● Task brief: Can you convert the text lines in all the rows below into a JSON list of strings, with one string per line and blank lines omitted? Leave the pictures out of the answer.

____ Information supplied

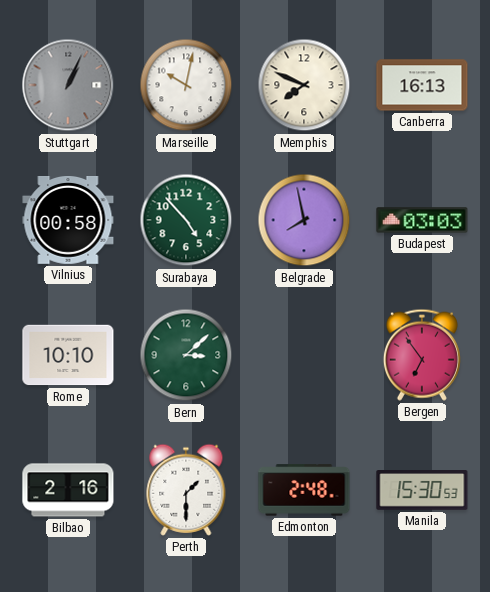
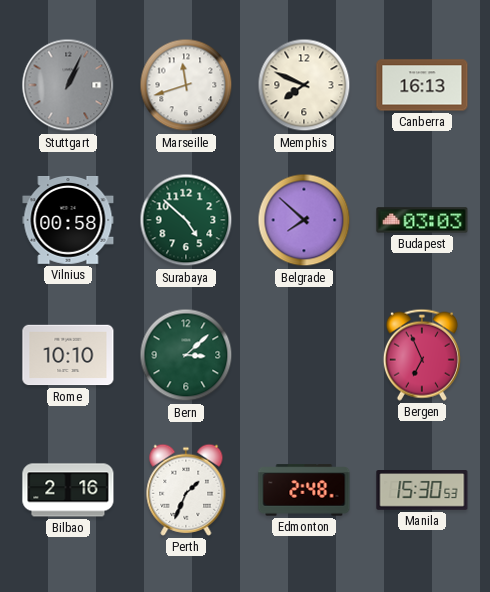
Marseille: 10:02 -> 11:42
Surabaya: 4:53 -> 4:52
Belgrade: 7:58 -> 7:52
Bergen: 6:54 -> 6:56
Perth: 1:30 -> 1:34
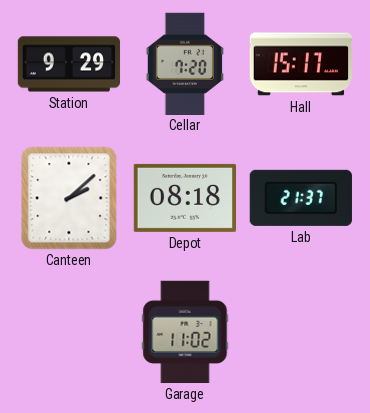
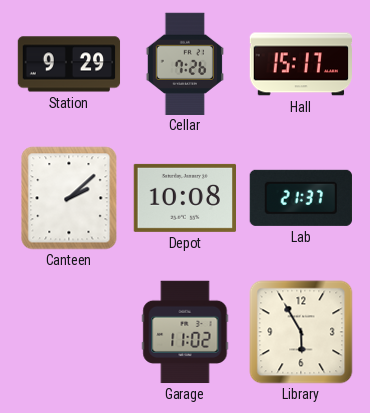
Cellar: 7:20 -> 7:26
Depot: 08:18 -> 10:08
Library: none -> 5:55
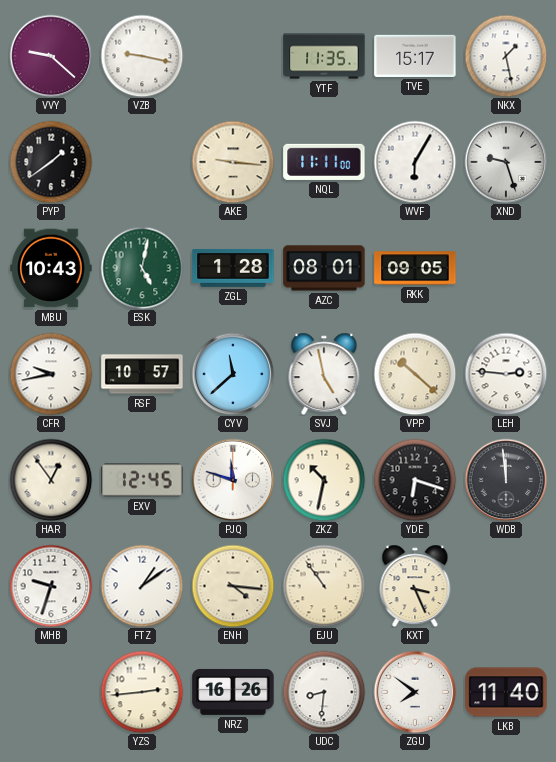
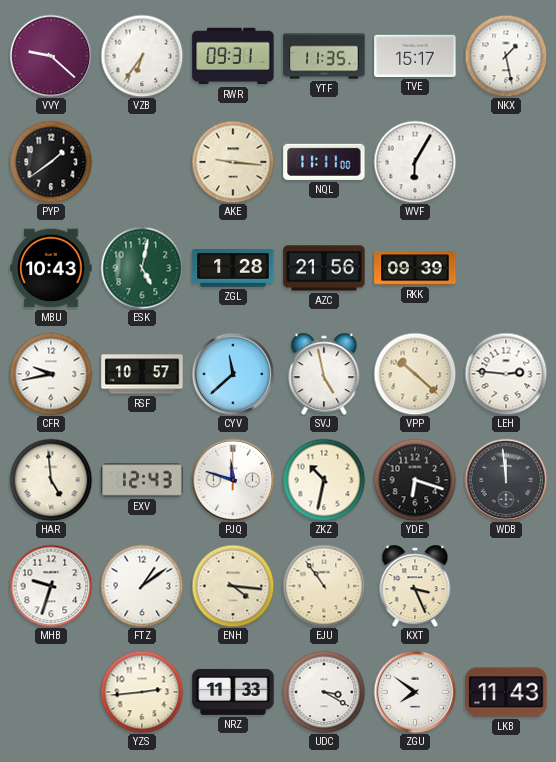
VZB: 9:17 -> 6:36
RWR: none -> 09:31
XND: 9:27 -> none
AZC: 08:01 -> 21:56
RKK: 09:05 -> 09:39
HAR: 12:54 -> 4:59
EXV: 12:45 -> 12:43
NRZ: 16:26 -> 11:33
UDC: 8:31 -> 3:20
LKB: 11:40 -> 11:43
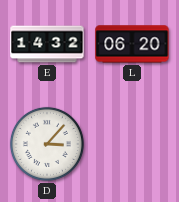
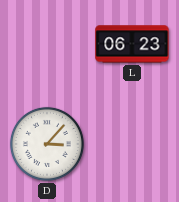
E: 14:32 -> none
L: 06:20 -> 06:23
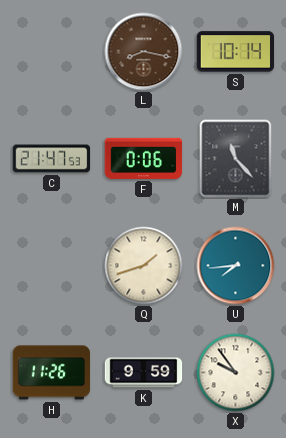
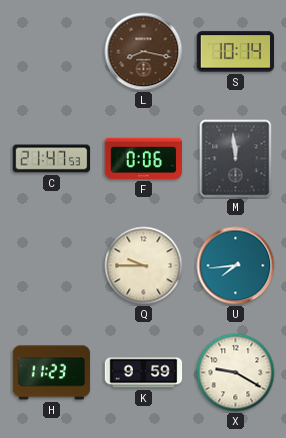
M: 11:23 -> 11:59
Q: 1:42 -> 9:45
H: 11:26 -> 11:23
X: 9:54 -> 9:20
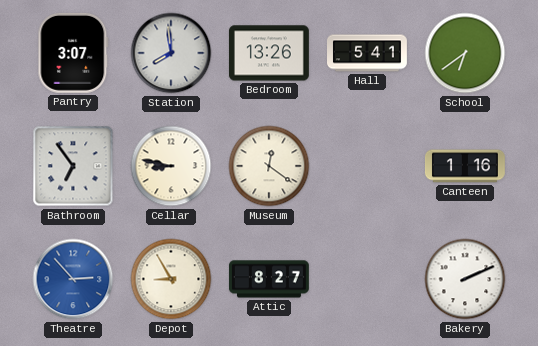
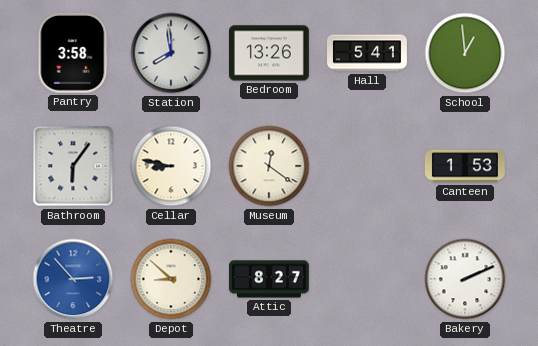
Pantry: 3:07 -> 3:58
School: 6:39 -> 12:59
Bathroom: 6:54 -> 6:06
Canteen: 1:16 -> 1:53
Depot: 8:55 -> 8:52
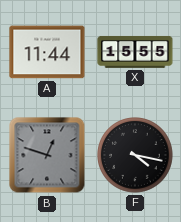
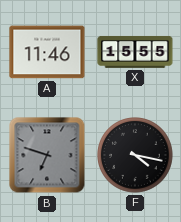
A: 11:44 -> 11:46
B: 12:48 -> 6:48
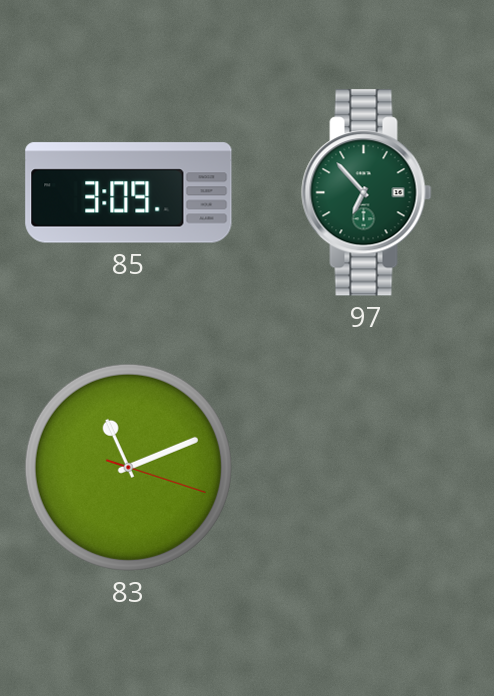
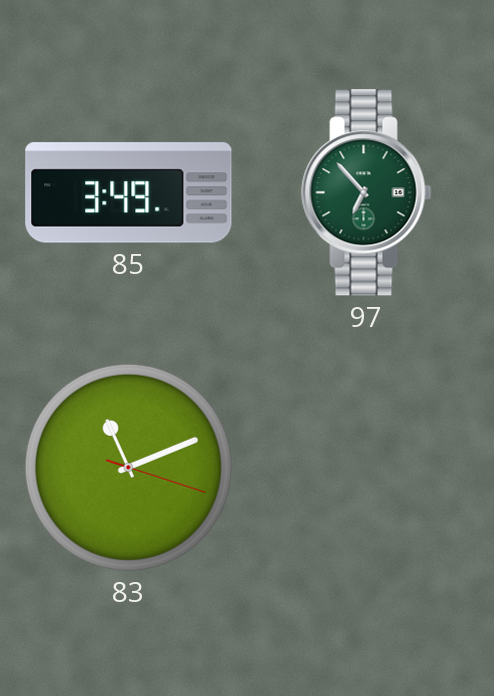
85: 3:09 -> 3:49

________

● Written answer:
[
  "Marseille: 10:02 -> 11:42",
  "Surabaya: 4:53 -> 4:52",
  "Belgrade: 7:58 -> 7:52",
  "Bergen: 6:54 -> 6:56",
  "Perth: 1:30 -> 1:34",
  "Cellar: 7:20 -> 7:26",
  "Depot: 08:18 -> 10:08",
  "Library: none -> 5:55",
  "VZB: 9:17 -> 6:36",
  "RWR: none -> 09:31",
  "XND: 9:27 -> none",
  "AZC: 08:01 -> 21:56",
  "RKK: 09:05 -> 09:39",
  "HAR: 12:54 -> 4:59",
  "EXV: 12:45 -> 12:43",
  "NRZ: 16:26 -> 11:33",
  "UDC: 8:31 -> 3:20",
  "LKB: 11:40 -> 11:43",
  "E: 14:32 -> none",
  "L: 06:20 -> 06:23",
  "M: 11:23 -> 11:59",
  "Q: 1:42 -> 9:45",
  "H: 11:26 -> 11:23",
  "X: 9:54 -> 9:20",
  "Pantry: 3:07 -> 3:58",
  "School: 6:39 -> 12:59",
  "Bathroom: 6:54 -> 6:06",
  "Canteen: 1:16 -> 1:53",
  "Depot: 8:55 -> 8:52",
  "A: 11:44 -> 11:46",
  "B: 12:48 -> 6:48",
  "85: 3:09 -> 3:49"
]